How to complete this task: Give back all the records exactly, keeping every line whole.

Raw data:
================================

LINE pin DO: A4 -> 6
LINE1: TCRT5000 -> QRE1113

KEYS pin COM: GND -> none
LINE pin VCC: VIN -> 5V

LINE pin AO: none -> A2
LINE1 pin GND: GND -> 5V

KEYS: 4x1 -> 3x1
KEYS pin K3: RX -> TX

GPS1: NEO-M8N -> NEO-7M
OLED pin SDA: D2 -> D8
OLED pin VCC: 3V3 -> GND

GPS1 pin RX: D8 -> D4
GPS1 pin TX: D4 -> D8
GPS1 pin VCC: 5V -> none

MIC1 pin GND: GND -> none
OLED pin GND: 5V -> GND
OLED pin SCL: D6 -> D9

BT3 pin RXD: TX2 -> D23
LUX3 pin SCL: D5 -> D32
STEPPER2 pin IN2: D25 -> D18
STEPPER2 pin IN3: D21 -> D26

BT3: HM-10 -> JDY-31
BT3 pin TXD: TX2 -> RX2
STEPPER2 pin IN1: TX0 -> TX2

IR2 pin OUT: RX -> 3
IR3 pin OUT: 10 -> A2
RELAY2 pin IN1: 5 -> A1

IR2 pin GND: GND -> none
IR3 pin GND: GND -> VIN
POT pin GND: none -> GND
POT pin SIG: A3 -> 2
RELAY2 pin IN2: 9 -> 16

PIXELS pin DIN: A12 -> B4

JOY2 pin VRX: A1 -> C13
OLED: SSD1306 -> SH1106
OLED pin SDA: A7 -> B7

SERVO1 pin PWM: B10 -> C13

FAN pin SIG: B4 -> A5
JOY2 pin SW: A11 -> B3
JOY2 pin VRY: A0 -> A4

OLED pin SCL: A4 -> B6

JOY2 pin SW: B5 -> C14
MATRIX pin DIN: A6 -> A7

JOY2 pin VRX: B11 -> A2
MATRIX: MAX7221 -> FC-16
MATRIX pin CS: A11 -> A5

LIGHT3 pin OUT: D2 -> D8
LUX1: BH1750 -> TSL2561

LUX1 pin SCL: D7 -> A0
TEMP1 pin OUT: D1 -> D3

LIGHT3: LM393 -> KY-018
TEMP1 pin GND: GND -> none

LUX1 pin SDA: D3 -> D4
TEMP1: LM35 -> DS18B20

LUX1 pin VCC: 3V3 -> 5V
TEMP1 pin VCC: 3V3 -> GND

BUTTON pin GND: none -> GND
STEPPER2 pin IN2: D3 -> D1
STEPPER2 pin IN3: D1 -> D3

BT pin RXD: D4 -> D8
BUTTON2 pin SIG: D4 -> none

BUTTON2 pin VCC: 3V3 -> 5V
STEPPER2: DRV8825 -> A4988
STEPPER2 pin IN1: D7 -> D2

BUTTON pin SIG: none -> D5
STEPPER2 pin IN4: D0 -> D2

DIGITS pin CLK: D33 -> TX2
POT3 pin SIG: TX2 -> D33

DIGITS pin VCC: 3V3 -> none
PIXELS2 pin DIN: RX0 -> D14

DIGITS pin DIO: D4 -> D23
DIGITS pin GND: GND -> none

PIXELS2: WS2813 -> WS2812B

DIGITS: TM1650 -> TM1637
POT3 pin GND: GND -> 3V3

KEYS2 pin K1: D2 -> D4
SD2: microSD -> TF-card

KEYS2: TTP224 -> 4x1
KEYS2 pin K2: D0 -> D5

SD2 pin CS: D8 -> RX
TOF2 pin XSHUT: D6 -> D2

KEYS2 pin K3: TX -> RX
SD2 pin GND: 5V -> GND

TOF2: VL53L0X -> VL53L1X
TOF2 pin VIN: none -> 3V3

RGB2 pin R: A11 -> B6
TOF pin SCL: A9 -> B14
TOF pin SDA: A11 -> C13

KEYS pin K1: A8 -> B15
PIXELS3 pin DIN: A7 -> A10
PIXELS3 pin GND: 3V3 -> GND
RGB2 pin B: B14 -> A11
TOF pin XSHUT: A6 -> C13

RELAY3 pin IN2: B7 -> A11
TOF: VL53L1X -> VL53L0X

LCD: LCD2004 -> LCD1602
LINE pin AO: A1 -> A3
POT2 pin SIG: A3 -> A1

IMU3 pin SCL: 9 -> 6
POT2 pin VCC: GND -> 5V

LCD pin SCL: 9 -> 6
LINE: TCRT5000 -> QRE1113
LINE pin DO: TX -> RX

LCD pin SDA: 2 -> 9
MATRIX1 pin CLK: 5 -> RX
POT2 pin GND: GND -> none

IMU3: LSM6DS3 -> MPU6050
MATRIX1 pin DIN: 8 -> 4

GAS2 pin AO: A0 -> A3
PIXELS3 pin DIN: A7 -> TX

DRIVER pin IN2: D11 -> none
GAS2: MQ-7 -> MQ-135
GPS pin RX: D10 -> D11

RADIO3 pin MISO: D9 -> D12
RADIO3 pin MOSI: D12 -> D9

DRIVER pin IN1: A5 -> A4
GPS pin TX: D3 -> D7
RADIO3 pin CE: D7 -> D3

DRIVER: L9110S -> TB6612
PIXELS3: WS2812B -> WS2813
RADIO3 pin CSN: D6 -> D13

================================

Output for this task:
LINE pin DO: A4 -> 6
LINE1: TCRT5000 -> QRE1113

KEYS pin COM: GND -> none
LINE pin VCC: VIN -> 5V

LINE pin AO: none -> A2
LINE1 pin GND: GND -> 5V

KEYS: 4x1 -> 3x1
KEYS pin K3: RX -> TX

GPS1: NEO-M8N -> NEO-7M
OLED pin SDA: D2 -> D8
OLED pin VCC: 3V3 -> GND

GPS1 pin RX: D8 -> D4
GPS1 pin TX: D4 -> D8
GPS1 pin VCC: 5V -> none

MIC1 pin GND: GND -> none
OLED pin GND: 5V -> GND
OLED pin SCL: D6 -> D9

BT3 pin RXD: TX2 -> D23
LUX3 pin SCL: D5 -> D32
STEPPER2 pin IN2: D25 -> D18
STEPPER2 pin IN3: D21 -> D26

BT3: HM-10 -> JDY-31
BT3 pin TXD: TX2 -> RX2
STEPPER2 pin IN1: TX0 -> TX2

IR2 pin OUT: RX -> 3
IR3 pin OUT: 10 -> A2
RELAY2 pin IN1: 5 -> A1

IR2 pin GND: GND -> none
IR3 pin GND: GND -> VIN
POT pin GND: none -> GND
POT pin SIG: A3 -> 2
RELAY2 pin IN2: 9 -> 16

PIXELS pin DIN: A12 -> B4

JOY2 pin VRX: A1 -> C13
OLED: SSD1306 -> SH1106
OLED pin SDA: A7 -> B7

SERVO1 pin PWM: B10 -> C13

FAN pin SIG: B4 -> A5
JOY2 pin SW: A11 -> B3
JOY2 pin VRY: A0 -> A4

OLED pin SCL: A4 -> B6

JOY2 pin SW: B5 -> C14
MATRIX pin DIN: A6 -> A7

JOY2 pin VRX: B11 -> A2
MATRIX: MAX7221 -> FC-16
MATRIX pin CS: A11 -> A5

LIGHT3 pin OUT: D2 -> D8
LUX1: BH1750 -> TSL2561

LUX1 pin SCL: D7 -> A0
TEMP1 pin OUT: D1 -> D3

LIGHT3: LM393 -> KY-018
TEMP1 pin GND: GND -> none

LUX1 pin SDA: D3 -> D4
TEMP1: LM35 -> DS18B20

LUX1 pin VCC: 3V3 -> 5V
TEMP1 pin VCC: 3V3 -> GND

BUTTON pin GND: none -> GND
STEPPER2 pin IN2: D3 -> D1
STEPPER2 pin IN3: D1 -> D3

BT pin RXD: D4 -> D8
BUTTON2 pin SIG: D4 -> none

BUTTON2 pin VCC: 3V3 -> 5V
STEPPER2: DRV8825 -> A4988
STEPPER2 pin IN1: D7 -> D2

BUTTON pin SIG: none -> D5
STEPPER2 pin IN4: D0 -> D2

DIGITS pin CLK: D33 -> TX2
POT3 pin SIG: TX2 -> D33

DIGITS pin VCC: 3V3 -> none
PIXELS2 pin DIN: RX0 -> D14

DIGITS pin DIO: D4 -> D23
DIGITS pin GND: GND -> none

PIXELS2: WS2813 -> WS2812B

DIGITS: TM1650 -> TM1637
POT3 pin GND: GND -> 3V3

KEYS2 pin K1: D2 -> D4
SD2: microSD -> TF-card

KEYS2: TTP224 -> 4x1
KEYS2 pin K2: D0 -> D5

SD2 pin CS: D8 -> RX
TOF2 pin XSHUT: D6 -> D2

KEYS2 pin K3: TX -> RX
SD2 pin GND: 5V -> GND

TOF2: VL53L0X -> VL53L1X
TOF2 pin VIN: none -> 3V3

RGB2 pin R: A11 -> B6
TOF pin SCL: A9 -> B14
TOF pin SDA: A11 -> C13

KEYS pin K1: A8 -> B15
PIXELS3 pin DIN: A7 -> A10
PIXELS3 pin GND: 3V3 -> GND
RGB2 pin B: B14 -> A11
TOF pin XSHUT: A6 -> C13

RELAY3 pin IN2: B7 -> A11
TOF: VL53L1X -> VL53L0X

LCD: LCD2004 -> LCD1602
LINE pin AO: A1 -> A3
POT2 pin SIG: A3 -> A1

IMU3 pin SCL: 9 -> 6
POT2 pin VCC: GND -> 5V

LCD pin SCL: 9 -> 6
LINE: TCRT5000 -> QRE1113
LINE pin DO: TX -> RX

LCD pin SDA: 2 -> 9
MATRIX1 pin CLK: 5 -> RX
POT2 pin GND: GND -> none

IMU3: LSM6DS3 -> MPU6050
MATRIX1 pin DIN: 8 -> 4

GAS2 pin AO: A0 -> A3
PIXELS3 pin DIN: A7 -> TX

DRIVER pin IN2: D11 -> none
GAS2: MQ-7 -> MQ-135
GPS pin RX: D10 -> D11

RADIO3 pin MISO: D9 -> D12
RADIO3 pin MOSI: D12 -> D9

DRIVER pin IN1: A5 -> A4
GPS pin TX: D3 -> D7
RADIO3 pin CE: D7 -> D3

DRIVER: L9110S -> TB6612
PIXELS3: WS2812B -> WS2813
RADIO3 pin CSN: D6 -> D13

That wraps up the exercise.